Work to be completed – Reproduce all lines of the listing below in which the word "FILT" occurs.

Dataset records –
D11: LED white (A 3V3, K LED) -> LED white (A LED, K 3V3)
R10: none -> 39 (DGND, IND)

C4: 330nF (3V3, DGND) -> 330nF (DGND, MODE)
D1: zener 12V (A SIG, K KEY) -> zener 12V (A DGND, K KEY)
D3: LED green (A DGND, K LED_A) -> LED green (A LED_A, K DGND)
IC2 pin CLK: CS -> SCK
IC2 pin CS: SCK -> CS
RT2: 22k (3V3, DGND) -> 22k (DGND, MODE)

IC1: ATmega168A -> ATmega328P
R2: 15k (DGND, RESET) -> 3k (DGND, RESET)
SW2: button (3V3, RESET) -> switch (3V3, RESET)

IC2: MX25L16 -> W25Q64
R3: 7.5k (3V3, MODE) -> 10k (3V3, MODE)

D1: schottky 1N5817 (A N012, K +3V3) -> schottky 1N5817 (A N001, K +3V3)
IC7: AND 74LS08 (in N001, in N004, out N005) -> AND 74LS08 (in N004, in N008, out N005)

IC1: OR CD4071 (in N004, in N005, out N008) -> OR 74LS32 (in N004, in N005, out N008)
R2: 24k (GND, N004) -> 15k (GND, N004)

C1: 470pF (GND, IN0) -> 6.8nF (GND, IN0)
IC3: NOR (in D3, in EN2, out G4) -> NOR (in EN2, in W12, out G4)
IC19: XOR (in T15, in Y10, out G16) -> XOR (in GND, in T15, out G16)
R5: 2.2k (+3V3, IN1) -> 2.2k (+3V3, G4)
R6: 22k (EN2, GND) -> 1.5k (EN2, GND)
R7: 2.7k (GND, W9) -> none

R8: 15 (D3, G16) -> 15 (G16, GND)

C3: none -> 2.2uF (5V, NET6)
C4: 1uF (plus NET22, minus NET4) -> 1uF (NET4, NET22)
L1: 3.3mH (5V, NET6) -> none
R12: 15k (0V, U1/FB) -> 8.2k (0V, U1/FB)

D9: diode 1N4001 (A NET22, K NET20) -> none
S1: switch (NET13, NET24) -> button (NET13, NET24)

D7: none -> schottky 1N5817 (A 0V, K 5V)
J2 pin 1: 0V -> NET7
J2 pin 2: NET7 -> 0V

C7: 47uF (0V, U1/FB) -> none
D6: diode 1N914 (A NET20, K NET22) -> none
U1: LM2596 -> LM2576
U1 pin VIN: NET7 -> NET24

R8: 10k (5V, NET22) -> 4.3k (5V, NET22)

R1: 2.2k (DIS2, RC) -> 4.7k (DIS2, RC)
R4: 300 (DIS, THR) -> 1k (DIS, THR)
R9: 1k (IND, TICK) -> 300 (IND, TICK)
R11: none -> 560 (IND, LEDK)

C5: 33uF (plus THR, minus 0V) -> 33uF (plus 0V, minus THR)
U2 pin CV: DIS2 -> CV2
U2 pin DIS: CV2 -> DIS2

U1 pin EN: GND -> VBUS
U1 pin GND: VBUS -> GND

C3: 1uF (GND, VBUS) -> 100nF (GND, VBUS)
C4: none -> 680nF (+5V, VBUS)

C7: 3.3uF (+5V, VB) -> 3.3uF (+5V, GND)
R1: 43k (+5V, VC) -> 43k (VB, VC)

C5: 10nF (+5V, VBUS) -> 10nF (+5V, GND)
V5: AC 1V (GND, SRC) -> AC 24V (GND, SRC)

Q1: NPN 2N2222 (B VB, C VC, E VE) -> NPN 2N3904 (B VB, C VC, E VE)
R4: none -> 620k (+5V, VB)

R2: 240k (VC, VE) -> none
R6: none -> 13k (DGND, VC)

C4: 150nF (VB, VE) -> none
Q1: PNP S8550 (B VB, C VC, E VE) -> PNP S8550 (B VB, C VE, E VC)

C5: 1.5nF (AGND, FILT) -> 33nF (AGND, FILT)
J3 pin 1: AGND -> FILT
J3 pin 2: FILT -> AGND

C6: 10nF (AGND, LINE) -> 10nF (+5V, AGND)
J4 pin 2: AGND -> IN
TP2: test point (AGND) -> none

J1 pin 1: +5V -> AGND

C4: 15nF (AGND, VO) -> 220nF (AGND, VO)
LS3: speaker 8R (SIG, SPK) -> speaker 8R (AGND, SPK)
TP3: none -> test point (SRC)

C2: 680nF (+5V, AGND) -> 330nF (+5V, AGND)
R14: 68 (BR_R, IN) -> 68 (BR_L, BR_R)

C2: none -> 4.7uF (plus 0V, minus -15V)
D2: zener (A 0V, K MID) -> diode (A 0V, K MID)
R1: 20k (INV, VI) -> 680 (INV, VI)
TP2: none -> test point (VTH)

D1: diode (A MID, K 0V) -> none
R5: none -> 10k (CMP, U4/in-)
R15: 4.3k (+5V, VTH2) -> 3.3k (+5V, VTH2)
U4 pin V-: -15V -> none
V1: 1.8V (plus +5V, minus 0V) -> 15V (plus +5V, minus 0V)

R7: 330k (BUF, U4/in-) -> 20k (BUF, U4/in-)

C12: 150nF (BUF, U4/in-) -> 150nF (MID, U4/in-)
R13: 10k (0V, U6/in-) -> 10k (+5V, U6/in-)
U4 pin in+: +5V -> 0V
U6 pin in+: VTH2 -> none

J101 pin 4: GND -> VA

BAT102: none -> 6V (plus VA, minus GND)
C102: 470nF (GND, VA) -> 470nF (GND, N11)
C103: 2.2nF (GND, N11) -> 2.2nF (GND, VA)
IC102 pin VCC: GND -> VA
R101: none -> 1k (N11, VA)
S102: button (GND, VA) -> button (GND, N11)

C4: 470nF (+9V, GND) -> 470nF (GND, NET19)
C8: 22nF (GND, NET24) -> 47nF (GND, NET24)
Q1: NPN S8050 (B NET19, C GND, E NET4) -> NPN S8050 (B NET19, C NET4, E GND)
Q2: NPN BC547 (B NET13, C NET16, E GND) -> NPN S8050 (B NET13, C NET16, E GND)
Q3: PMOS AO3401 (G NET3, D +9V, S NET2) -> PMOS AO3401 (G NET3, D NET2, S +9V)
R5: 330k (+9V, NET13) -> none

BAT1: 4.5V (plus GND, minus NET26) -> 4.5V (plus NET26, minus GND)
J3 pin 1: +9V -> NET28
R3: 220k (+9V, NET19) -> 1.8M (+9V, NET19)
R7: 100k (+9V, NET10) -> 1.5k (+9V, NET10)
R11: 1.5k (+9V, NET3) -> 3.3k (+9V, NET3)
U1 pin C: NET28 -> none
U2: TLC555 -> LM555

Solution to this exercise –
C5: 1.5nF (AGND, FILT) -> 33nF (AGND, FILT)
J3 pin 1: AGND -> FILT
J3 pin 2: FILT -> AGND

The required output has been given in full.